#### [Exercise description]
Set the listing down exactly; no pictures.

#### [Provided material]

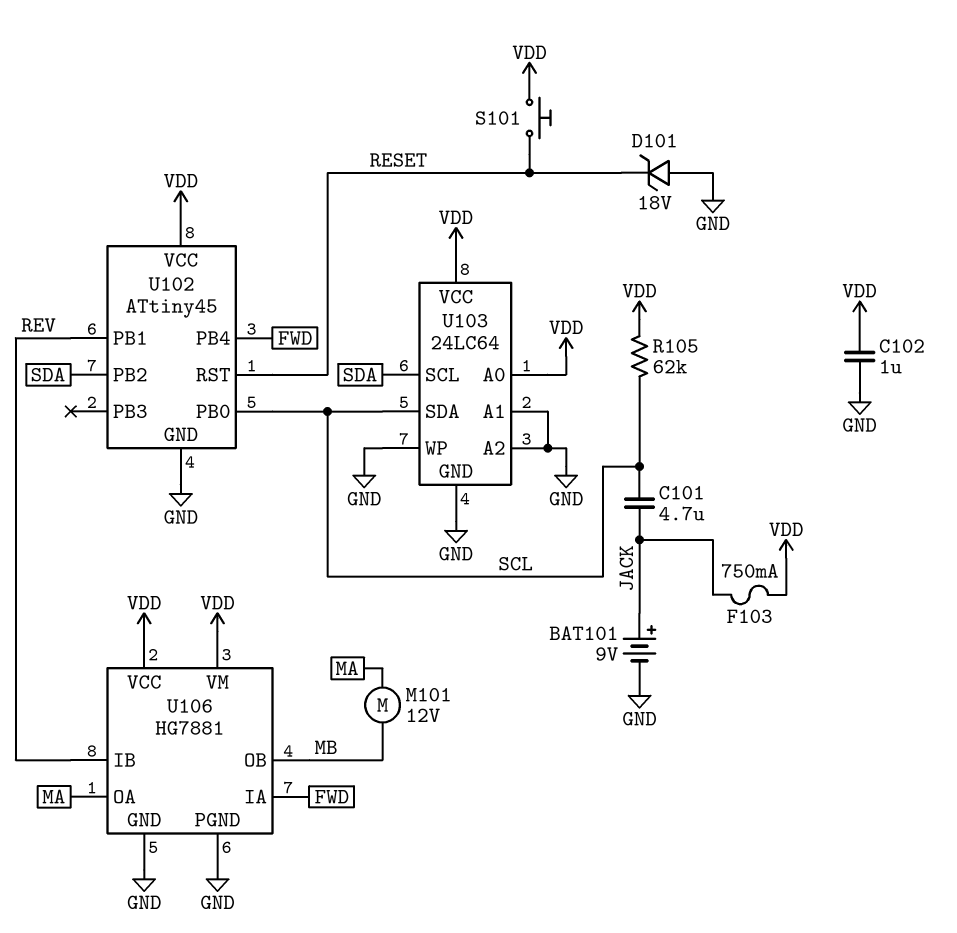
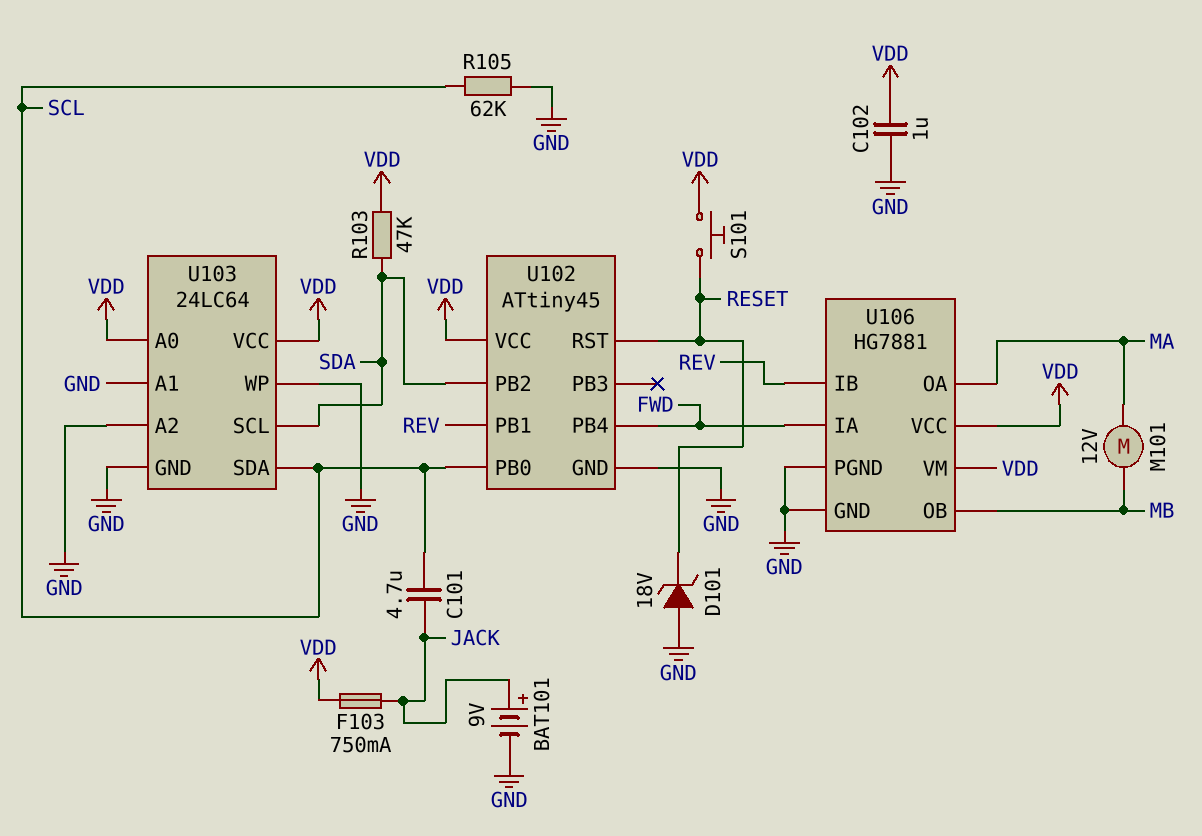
R103: none -> 47k (SDA, VDD)
R105: 62k (SCL, VDD) -> 62k (GND, SCL)

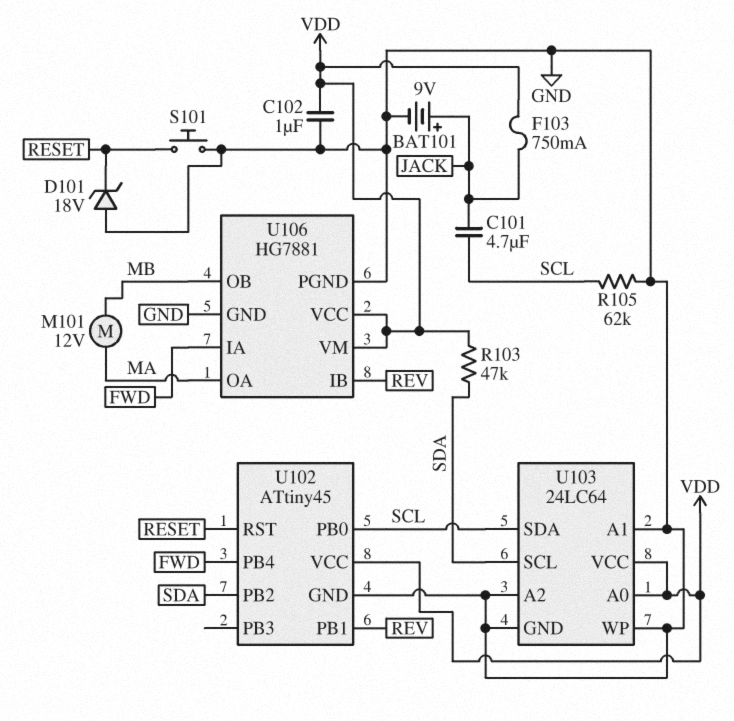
S101: button (RESET, VDD) -> button (GND, RESET)

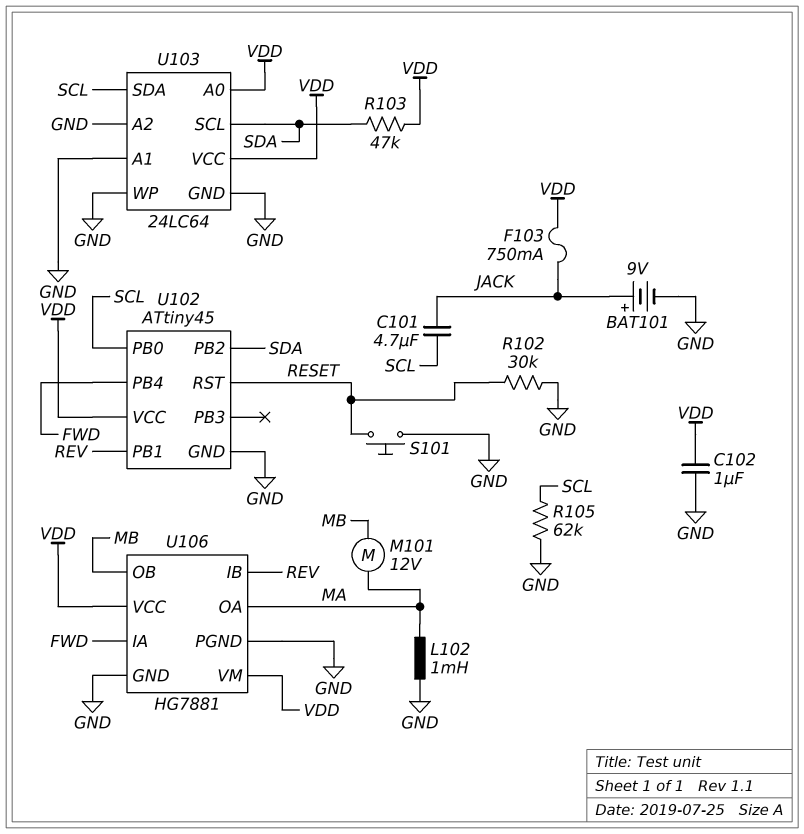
D101: zener 18V (A GND, K RESET) -> none
L102: none -> 1mH (GND, MA)
R102: none -> 30k (GND, RESET)

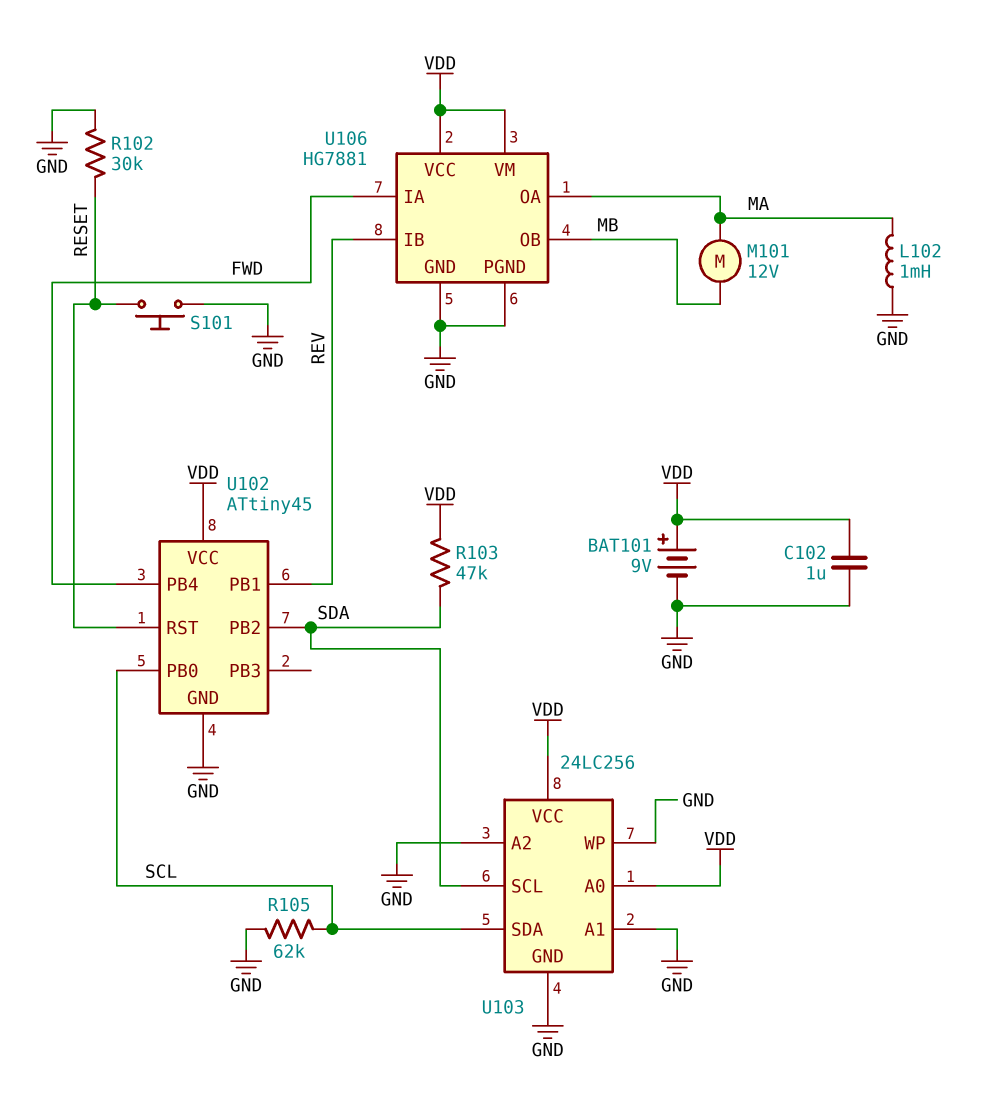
BAT101: 9V (plus JACK, minus GND) -> 9V (plus VDD, minus GND)
C101: 4.7uF (JACK, SCL) -> none
F103: 750mA (JACK, VDD) -> none
U103: 24LC64 -> 24LC256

#### [The completed task]
R103: none -> 47k (SDA, VDD)
R105: 62k (SCL, VDD) -> 62k (GND, SCL)

S101: button (RESET, VDD) -> button (GND, RESET)

D101: zener 18V (A GND, K RESET) -> none
L102: none -> 1mH (GND, MA)
R102: none -> 30k (GND, RESET)

BAT101: 9V (plus JACK, minus GND) -> 9V (plus VDD, minus GND)
C101: 4.7uF (JACK, SCL) -> none
F103: 750mA (JACK, VDD) -> none
U103: 24LC64 -> 24LC256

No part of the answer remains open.